• _Problem description_
Copy out all of the items below, replacing every "wooden chair" with "wooden stool" and keeping everything else identical.

[Excerpts from a spatial dataset]
━━━━━━━━━━

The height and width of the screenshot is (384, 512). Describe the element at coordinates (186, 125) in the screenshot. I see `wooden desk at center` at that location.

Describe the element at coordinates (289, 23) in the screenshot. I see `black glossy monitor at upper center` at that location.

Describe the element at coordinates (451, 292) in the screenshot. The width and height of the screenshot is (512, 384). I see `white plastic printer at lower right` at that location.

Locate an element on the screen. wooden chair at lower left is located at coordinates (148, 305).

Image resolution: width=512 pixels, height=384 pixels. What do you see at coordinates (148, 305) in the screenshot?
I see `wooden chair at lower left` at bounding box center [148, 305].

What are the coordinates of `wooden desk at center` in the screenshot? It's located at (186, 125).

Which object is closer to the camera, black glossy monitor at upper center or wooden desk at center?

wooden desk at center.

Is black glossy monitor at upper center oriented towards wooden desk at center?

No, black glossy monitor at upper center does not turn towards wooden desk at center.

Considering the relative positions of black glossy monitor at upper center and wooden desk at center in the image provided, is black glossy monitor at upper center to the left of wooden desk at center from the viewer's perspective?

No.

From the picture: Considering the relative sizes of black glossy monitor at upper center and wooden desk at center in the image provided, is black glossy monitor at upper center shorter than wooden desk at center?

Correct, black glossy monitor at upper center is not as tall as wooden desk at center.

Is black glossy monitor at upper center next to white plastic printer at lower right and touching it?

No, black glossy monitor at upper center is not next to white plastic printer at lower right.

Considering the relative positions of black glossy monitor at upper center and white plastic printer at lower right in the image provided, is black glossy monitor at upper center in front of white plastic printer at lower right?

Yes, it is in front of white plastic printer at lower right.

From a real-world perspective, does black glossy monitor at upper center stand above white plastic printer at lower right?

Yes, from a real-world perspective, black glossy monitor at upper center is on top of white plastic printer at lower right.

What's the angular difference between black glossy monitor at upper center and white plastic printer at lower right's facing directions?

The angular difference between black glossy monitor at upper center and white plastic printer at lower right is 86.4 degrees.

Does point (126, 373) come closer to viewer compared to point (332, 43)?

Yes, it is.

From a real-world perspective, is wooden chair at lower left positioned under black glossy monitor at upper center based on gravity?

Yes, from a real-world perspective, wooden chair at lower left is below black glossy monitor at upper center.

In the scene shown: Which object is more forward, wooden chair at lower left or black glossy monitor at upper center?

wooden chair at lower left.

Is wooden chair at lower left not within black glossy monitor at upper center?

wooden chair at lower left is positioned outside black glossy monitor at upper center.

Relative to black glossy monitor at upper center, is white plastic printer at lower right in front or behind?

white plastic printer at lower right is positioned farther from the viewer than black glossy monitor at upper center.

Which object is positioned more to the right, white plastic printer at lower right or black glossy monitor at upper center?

━━━━━━━━━━

• _Output below_
The height and width of the screenshot is (384, 512). Describe the element at coordinates (186, 125) in the screenshot. I see `wooden desk at center` at that location.

Describe the element at coordinates (289, 23) in the screenshot. I see `black glossy monitor at upper center` at that location.

Describe the element at coordinates (451, 292) in the screenshot. The width and height of the screenshot is (512, 384). I see `white plastic printer at lower right` at that location.

Locate an element on the screen. wooden stool at lower left is located at coordinates (148, 305).

Image resolution: width=512 pixels, height=384 pixels. What do you see at coordinates (148, 305) in the screenshot?
I see `wooden stool at lower left` at bounding box center [148, 305].

What are the coordinates of `wooden desk at center` in the screenshot? It's located at (186, 125).

Which object is closer to the camera, black glossy monitor at upper center or wooden desk at center?

wooden desk at center.

Is black glossy monitor at upper center oriented towards wooden desk at center?

No, black glossy monitor at upper center does not turn towards wooden desk at center.

Considering the relative positions of black glossy monitor at upper center and wooden desk at center in the image provided, is black glossy monitor at upper center to the left of wooden desk at center from the viewer's perspective?

No.

From the picture: Considering the relative sizes of black glossy monitor at upper center and wooden desk at center in the image provided, is black glossy monitor at upper center shorter than wooden desk at center?

Correct, black glossy monitor at upper center is not as tall as wooden desk at center.

Is black glossy monitor at upper center next to white plastic printer at lower right and touching it?

No, black glossy monitor at upper center is not next to white plastic printer at lower right.

Considering the relative positions of black glossy monitor at upper center and white plastic printer at lower right in the image provided, is black glossy monitor at upper center in front of white plastic printer at lower right?

Yes, it is in front of white plastic printer at lower right.

From a real-world perspective, does black glossy monitor at upper center stand above white plastic printer at lower right?

Yes, from a real-world perspective, black glossy monitor at upper center is on top of white plastic printer at lower right.

What's the angular difference between black glossy monitor at upper center and white plastic printer at lower right's facing directions?

The angular difference between black glossy monitor at upper center and white plastic printer at lower right is 86.4 degrees.

Does point (126, 373) come closer to viewer compared to point (332, 43)?

Yes, it is.

From a real-world perspective, is wooden stool at lower left positioned under black glossy monitor at upper center based on gravity?

Yes, from a real-world perspective, wooden stool at lower left is below black glossy monitor at upper center.

In the scene shown: Which object is more forward, wooden stool at lower left or black glossy monitor at upper center?

wooden stool at lower left.

Is wooden stool at lower left not within black glossy monitor at upper center?

wooden stool at lower left is positioned outside black glossy monitor at upper center.

Relative to black glossy monitor at upper center, is white plastic printer at lower right in front or behind?

white plastic printer at lower right is positioned farther from the viewer than black glossy monitor at upper center.

Which object is positioned more to the right, white plastic printer at lower right or black glossy monitor at upper center?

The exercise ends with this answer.